• Exercise brief
Return the entries exactly. Images are not part of the copy.

• Entries taken from a collection
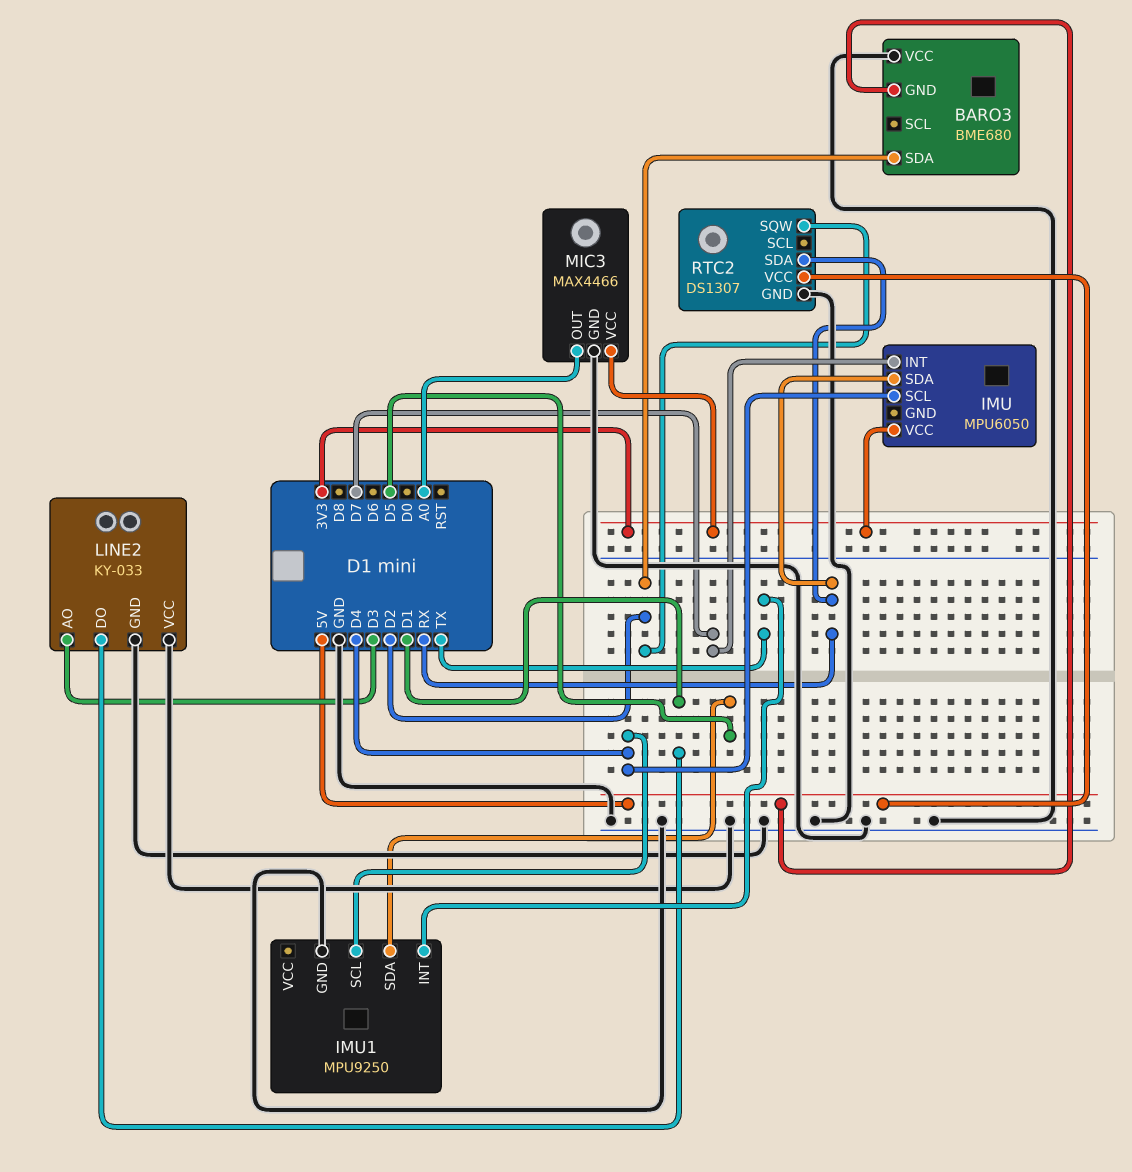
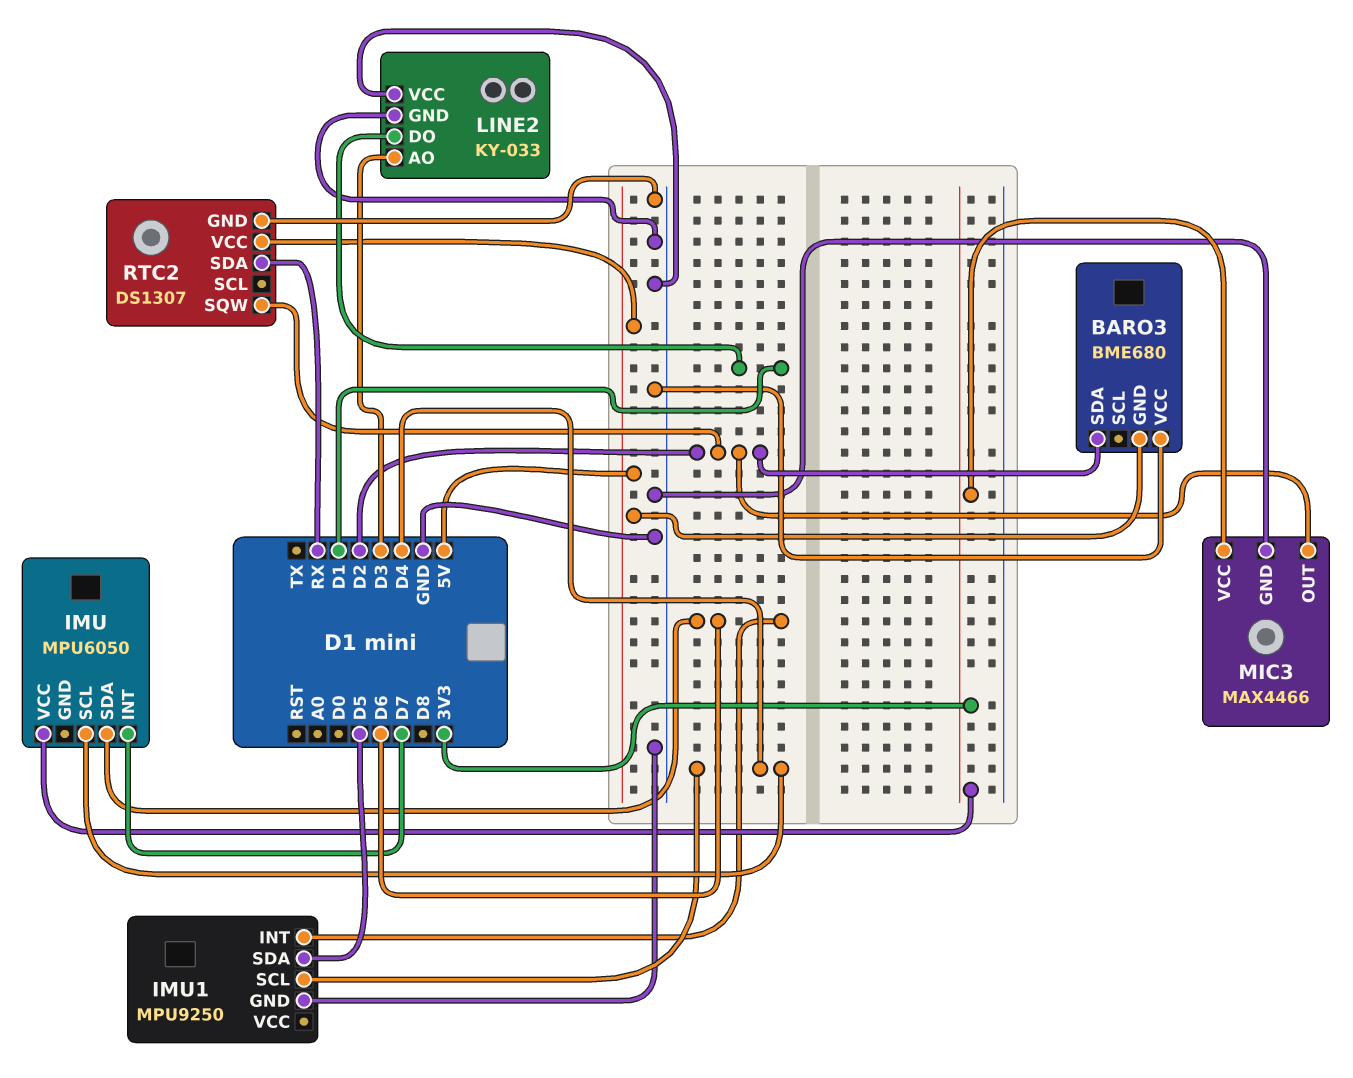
IMU pin SDA: RX -> D6
IMU1 pin INT: TX -> D6
MIC3 pin OUT: A0 -> D2

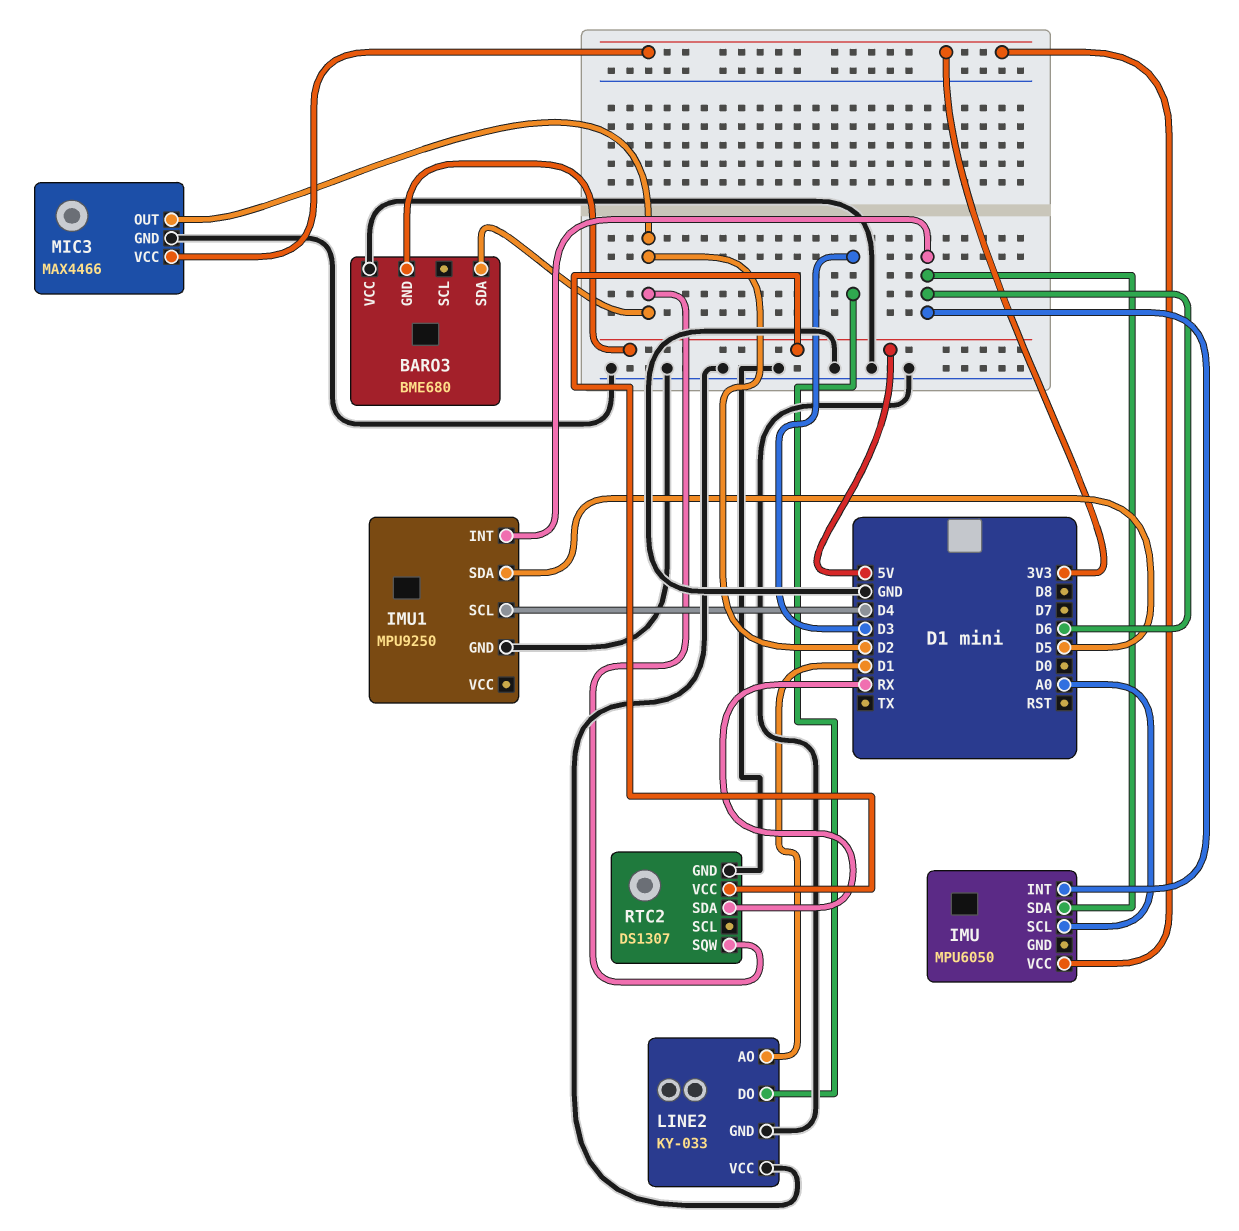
IMU pin INT: D7 -> D6
IMU pin SCL: D4 -> A0
LINE2 pin AO: D3 -> D1
LINE2 pin DO: D1 -> D3

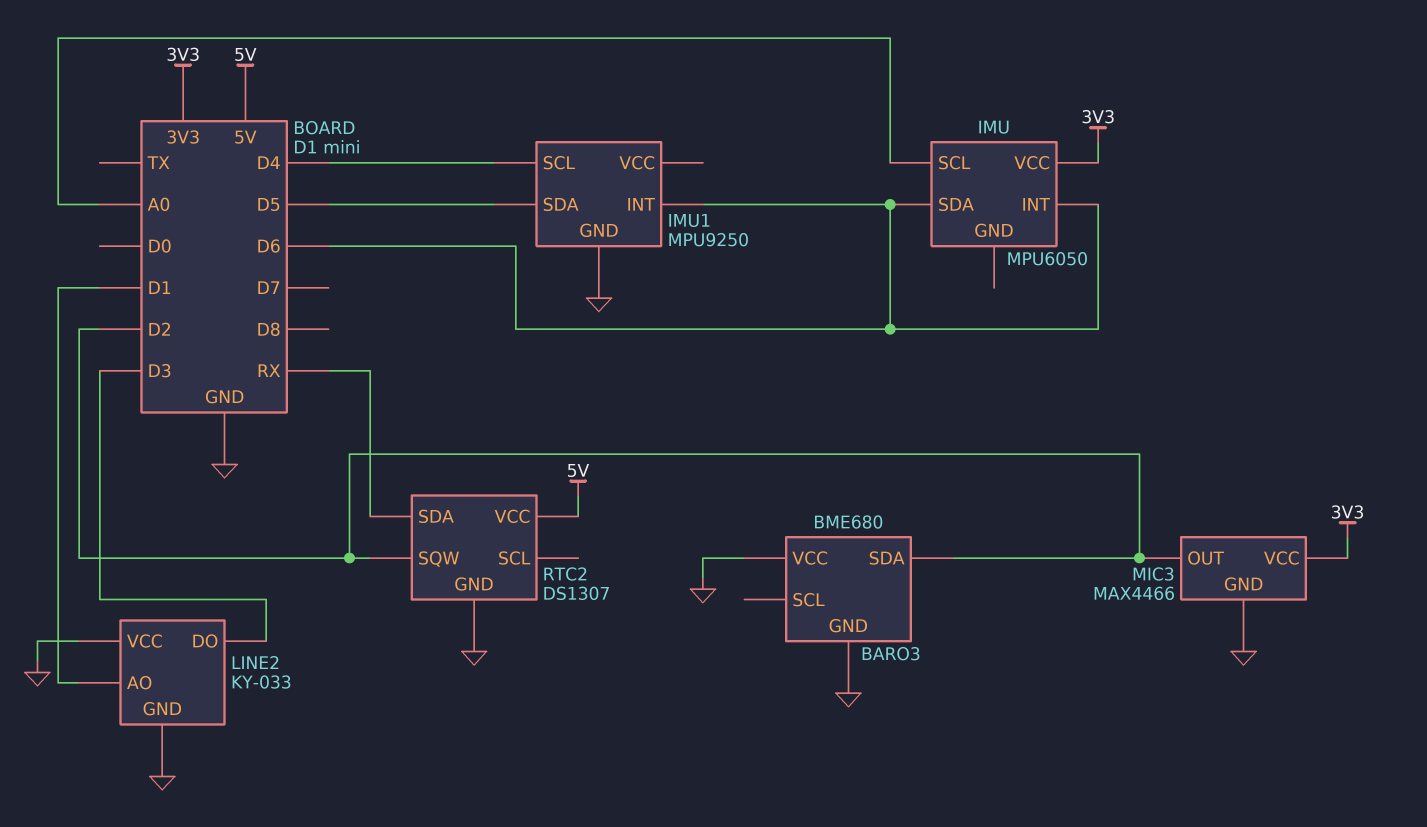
BARO3 pin GND: 5V -> GND

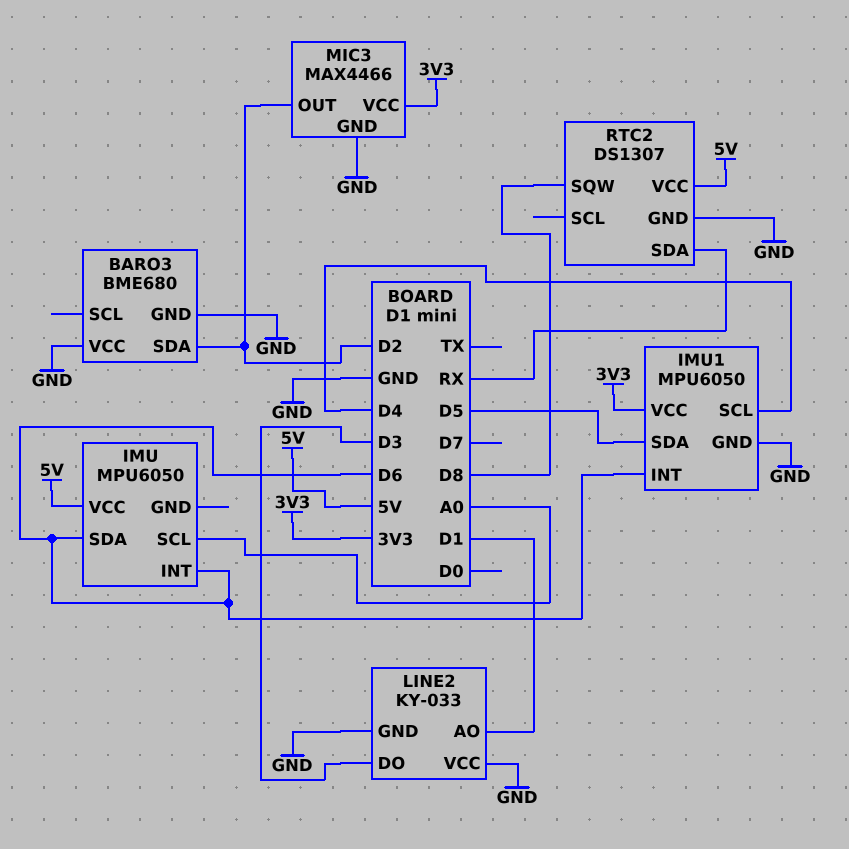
IMU pin VCC: 3V3 -> 5V
IMU1: MPU9250 -> MPU6050
IMU1 pin VCC: none -> 3V3
RTC2 pin SQW: D2 -> D8

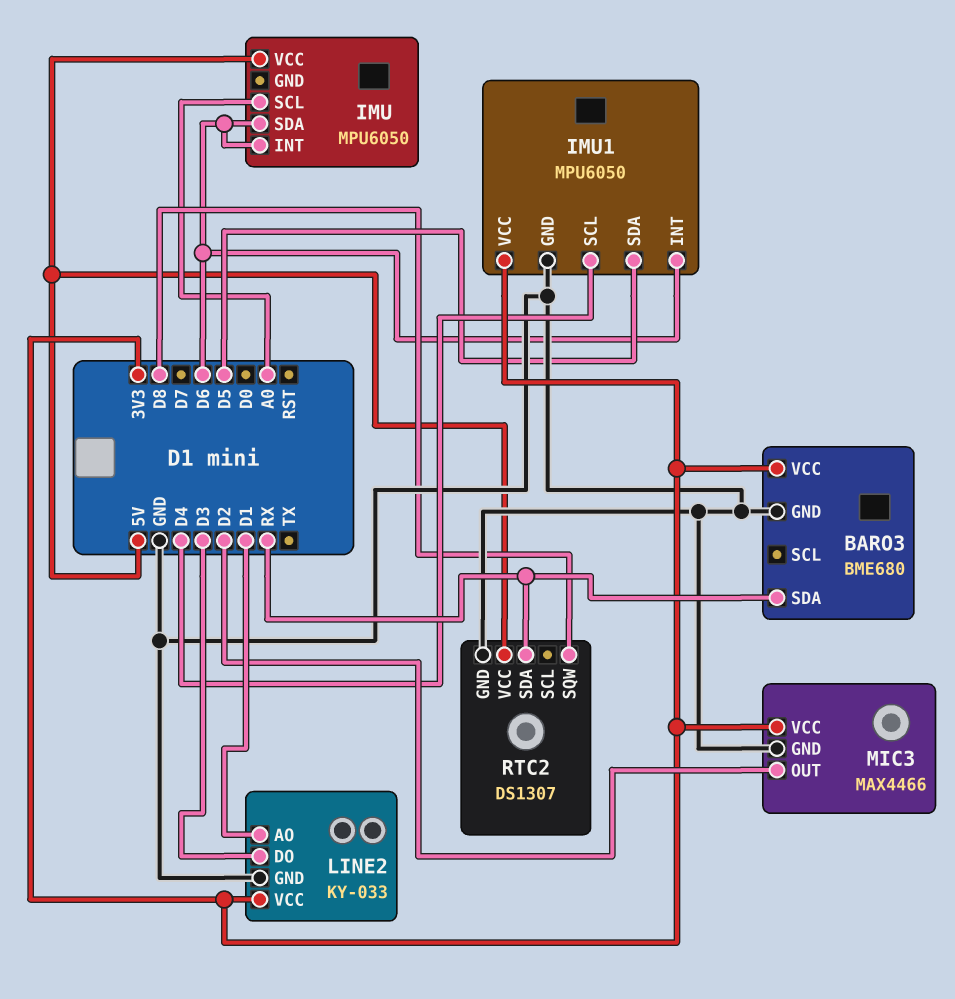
BARO3 pin SDA: D2 -> RX
BARO3 pin VCC: GND -> 3V3
LINE2 pin VCC: GND -> 3V3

• Your solution
IMU pin SDA: RX -> D6
IMU1 pin INT: TX -> D6
MIC3 pin OUT: A0 -> D2

IMU pin INT: D7 -> D6
IMU pin SCL: D4 -> A0
LINE2 pin AO: D3 -> D1
LINE2 pin DO: D1 -> D3

BARO3 pin GND: 5V -> GND

IMU pin VCC: 3V3 -> 5V
IMU1: MPU9250 -> MPU6050
IMU1 pin VCC: none -> 3V3
RTC2 pin SQW: D2 -> D8

BARO3 pin SDA: D2 -> RX
BARO3 pin VCC: GND -> 3V3
LINE2 pin VCC: GND -> 3V3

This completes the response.